◆ DATA FOR ANALYSIS
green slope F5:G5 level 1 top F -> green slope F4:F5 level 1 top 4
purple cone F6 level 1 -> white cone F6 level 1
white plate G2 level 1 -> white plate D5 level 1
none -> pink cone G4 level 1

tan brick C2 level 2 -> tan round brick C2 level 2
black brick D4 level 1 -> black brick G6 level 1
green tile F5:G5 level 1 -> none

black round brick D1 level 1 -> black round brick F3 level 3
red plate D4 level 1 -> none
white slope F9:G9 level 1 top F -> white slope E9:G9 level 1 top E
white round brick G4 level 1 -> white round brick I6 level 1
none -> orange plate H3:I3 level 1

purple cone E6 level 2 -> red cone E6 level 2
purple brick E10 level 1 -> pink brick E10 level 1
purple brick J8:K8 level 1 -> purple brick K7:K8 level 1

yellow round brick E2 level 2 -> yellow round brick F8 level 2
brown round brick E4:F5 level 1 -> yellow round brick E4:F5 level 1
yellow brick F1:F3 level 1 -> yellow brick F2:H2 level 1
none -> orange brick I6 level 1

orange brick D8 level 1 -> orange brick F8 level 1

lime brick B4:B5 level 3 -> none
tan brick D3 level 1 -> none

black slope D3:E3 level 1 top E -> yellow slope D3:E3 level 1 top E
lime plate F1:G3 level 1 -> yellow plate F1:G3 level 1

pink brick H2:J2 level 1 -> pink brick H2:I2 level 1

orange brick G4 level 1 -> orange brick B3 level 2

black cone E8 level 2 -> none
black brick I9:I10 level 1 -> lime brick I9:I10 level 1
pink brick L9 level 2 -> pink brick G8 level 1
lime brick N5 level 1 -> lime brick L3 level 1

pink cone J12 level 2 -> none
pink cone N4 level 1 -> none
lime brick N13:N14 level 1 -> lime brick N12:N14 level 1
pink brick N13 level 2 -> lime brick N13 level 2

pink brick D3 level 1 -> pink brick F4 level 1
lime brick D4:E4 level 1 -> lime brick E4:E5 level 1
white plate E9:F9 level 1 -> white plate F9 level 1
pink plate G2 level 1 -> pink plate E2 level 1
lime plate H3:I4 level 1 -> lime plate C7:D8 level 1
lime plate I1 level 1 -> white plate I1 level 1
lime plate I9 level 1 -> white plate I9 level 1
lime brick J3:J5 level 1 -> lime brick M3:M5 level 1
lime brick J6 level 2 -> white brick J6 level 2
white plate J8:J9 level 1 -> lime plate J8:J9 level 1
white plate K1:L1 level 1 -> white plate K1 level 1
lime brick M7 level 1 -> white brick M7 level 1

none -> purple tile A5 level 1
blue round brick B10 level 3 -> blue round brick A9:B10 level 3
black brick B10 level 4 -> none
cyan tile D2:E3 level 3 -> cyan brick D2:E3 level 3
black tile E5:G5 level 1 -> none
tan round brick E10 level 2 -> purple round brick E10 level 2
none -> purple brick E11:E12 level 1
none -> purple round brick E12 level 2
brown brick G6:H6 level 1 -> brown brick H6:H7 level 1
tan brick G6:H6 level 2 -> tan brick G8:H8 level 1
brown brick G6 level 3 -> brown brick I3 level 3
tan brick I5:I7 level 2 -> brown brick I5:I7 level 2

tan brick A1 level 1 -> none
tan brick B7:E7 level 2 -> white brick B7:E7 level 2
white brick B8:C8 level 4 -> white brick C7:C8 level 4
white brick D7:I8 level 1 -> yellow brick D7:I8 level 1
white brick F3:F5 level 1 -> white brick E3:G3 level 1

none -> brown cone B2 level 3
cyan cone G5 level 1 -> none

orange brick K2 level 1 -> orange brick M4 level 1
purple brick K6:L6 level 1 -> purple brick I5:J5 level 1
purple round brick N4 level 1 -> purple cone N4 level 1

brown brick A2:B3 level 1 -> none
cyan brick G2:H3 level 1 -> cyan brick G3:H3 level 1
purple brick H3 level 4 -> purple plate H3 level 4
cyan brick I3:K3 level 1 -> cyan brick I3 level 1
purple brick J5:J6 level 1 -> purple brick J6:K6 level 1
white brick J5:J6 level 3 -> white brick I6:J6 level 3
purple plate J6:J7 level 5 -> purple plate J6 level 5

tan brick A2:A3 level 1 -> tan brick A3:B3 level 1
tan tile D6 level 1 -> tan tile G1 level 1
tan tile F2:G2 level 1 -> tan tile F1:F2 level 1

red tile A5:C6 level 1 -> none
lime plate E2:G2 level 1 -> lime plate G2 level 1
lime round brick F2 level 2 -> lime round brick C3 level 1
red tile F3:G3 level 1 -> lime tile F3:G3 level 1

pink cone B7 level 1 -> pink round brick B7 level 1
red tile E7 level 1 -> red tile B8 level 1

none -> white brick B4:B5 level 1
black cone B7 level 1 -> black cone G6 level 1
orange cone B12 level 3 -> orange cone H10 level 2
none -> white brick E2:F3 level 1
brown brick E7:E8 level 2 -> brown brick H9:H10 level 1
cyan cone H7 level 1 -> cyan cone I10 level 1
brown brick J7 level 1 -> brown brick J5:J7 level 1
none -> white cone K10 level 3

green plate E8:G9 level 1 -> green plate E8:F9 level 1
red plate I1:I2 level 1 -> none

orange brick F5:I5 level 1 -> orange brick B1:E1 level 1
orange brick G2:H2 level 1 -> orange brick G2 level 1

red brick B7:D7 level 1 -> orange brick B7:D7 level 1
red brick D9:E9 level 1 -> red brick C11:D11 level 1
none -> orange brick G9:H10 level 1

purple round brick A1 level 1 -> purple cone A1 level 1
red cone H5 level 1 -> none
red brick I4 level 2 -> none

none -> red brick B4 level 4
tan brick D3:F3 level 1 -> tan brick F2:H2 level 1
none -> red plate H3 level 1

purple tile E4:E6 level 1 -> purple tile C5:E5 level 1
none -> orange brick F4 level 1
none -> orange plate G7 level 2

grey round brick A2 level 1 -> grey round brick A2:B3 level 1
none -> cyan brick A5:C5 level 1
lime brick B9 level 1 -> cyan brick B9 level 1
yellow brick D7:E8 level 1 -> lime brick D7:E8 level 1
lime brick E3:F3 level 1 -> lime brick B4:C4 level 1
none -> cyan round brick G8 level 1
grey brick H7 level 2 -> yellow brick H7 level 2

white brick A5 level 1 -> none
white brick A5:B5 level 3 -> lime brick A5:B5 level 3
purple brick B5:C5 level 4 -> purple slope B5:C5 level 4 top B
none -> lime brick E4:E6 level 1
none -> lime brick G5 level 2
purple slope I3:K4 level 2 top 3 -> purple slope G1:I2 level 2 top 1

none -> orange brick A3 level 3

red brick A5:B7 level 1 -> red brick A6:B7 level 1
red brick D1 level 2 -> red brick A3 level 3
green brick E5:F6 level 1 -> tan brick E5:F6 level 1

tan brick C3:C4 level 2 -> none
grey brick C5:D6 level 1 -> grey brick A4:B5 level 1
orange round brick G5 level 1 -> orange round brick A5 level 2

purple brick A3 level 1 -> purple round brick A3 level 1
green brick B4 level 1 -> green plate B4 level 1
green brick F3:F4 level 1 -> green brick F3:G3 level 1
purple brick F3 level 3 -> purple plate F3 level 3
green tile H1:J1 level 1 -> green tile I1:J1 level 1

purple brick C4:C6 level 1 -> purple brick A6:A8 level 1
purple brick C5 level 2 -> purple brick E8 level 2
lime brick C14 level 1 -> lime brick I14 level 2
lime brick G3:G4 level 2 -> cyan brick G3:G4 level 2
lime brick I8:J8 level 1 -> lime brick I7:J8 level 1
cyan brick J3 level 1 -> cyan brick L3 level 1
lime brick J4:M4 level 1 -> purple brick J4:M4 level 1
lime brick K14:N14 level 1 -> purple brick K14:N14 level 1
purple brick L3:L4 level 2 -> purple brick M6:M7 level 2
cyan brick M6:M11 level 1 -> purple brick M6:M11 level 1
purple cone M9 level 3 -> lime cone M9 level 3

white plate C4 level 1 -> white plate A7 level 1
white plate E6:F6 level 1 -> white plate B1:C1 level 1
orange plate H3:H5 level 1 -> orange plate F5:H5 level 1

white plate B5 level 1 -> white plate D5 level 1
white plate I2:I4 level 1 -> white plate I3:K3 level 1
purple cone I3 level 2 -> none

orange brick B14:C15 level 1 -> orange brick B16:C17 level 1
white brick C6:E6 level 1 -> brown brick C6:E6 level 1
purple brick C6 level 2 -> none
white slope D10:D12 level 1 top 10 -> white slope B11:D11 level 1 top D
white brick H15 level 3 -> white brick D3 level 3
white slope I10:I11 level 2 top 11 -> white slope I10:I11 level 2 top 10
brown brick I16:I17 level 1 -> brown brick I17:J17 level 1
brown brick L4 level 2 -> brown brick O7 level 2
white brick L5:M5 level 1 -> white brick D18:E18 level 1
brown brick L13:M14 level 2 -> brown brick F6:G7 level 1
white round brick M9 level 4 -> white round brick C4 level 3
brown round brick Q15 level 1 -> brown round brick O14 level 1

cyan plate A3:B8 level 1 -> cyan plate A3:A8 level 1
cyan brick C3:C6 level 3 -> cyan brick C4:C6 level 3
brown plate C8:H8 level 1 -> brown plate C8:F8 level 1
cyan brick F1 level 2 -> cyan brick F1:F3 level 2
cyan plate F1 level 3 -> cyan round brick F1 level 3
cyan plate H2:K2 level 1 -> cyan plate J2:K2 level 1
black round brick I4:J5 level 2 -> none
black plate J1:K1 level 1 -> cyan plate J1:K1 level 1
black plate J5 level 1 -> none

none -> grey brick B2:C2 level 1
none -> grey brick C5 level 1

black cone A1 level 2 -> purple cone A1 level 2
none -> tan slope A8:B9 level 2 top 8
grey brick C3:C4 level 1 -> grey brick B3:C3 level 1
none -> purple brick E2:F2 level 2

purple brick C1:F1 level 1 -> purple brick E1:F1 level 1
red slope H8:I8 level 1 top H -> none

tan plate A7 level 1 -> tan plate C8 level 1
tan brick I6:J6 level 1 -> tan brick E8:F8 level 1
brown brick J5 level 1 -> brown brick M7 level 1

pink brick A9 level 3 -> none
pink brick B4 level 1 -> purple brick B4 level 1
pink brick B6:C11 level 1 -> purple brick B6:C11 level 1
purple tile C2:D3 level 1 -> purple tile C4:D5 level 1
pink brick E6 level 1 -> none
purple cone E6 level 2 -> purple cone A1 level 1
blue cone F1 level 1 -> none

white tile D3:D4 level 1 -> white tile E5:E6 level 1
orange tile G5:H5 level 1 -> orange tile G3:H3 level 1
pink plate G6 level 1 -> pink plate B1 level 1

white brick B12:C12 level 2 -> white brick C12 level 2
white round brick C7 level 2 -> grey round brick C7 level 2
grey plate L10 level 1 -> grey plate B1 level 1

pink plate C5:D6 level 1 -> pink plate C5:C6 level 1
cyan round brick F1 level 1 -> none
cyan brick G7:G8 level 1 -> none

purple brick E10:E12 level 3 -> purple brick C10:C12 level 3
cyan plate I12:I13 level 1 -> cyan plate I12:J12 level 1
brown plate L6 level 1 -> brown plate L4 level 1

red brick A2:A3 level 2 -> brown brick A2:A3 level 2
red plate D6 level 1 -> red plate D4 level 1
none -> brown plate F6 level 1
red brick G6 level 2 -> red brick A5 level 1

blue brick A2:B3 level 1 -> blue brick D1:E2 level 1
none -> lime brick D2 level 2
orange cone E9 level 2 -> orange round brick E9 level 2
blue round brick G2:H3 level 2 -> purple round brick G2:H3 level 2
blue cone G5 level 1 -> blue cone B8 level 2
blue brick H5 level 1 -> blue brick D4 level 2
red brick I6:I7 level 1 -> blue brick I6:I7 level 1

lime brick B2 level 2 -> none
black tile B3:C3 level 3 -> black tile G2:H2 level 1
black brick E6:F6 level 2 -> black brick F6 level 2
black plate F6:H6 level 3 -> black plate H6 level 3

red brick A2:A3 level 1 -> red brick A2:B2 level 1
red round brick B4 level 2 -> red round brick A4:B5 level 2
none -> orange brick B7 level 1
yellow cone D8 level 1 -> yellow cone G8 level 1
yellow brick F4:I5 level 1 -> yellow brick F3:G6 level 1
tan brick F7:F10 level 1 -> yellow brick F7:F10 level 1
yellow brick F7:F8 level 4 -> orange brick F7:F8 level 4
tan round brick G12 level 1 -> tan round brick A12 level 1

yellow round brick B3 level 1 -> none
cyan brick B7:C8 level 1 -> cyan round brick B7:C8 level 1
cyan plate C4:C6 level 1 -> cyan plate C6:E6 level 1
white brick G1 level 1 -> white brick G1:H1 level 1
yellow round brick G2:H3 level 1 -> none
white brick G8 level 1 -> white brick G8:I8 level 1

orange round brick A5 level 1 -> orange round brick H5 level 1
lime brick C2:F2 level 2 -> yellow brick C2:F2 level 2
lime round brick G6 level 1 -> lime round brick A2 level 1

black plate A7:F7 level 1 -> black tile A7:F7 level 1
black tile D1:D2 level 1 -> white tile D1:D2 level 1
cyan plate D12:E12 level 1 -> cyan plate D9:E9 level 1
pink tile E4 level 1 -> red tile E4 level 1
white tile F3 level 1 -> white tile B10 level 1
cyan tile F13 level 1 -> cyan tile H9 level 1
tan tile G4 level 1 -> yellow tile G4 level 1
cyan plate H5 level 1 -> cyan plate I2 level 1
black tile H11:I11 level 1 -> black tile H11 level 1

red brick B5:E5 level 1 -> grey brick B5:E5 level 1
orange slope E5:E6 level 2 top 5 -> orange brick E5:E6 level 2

◆ EXERCISE DIRECTIONS
In the entries above, restate word for word the lines between the one holding "lime brick J4:M4" and the one holding "brown brick L4", inclusive, and nothing besides.

◆ EXPECTED ANSWER
lime brick J4:M4 level 1 -> purple brick J4:M4 level 1
lime brick K14:N14 level 1 -> purple brick K14:N14 level 1
purple brick L3:L4 level 2 -> purple brick M6:M7 level 2
cyan brick M6:M11 level 1 -> purple brick M6:M11 level 1
purple cone M9 level 3 -> lime cone M9 level 3

white plate C4 level 1 -> white plate A7 level 1
white plate E6:F6 level 1 -> white plate B1:C1 level 1
orange plate H3:H5 level 1 -> orange plate F5:H5 level 1

white plate B5 level 1 -> white plate D5 level 1
white plate I2:I4 level 1 -> white plate I3:K3 level 1
purple cone I3 level 2 -> none

orange brick B14:C15 level 1 -> orange brick B16:C17 level 1
white brick C6:E6 level 1 -> brown brick C6:E6 level 1
purple brick C6 level 2 -> none
white slope D10:D12 level 1 top 10 -> white slope B11:D11 level 1 top D
white brick H15 level 3 -> white brick D3 level 3
white slope I10:I11 level 2 top 11 -> white slope I10:I11 level 2 top 10
brown brick I16:I17 level 1 -> brown brick I17:J17 level 1
brown brick L4 level 2 -> brown brick O7 level 2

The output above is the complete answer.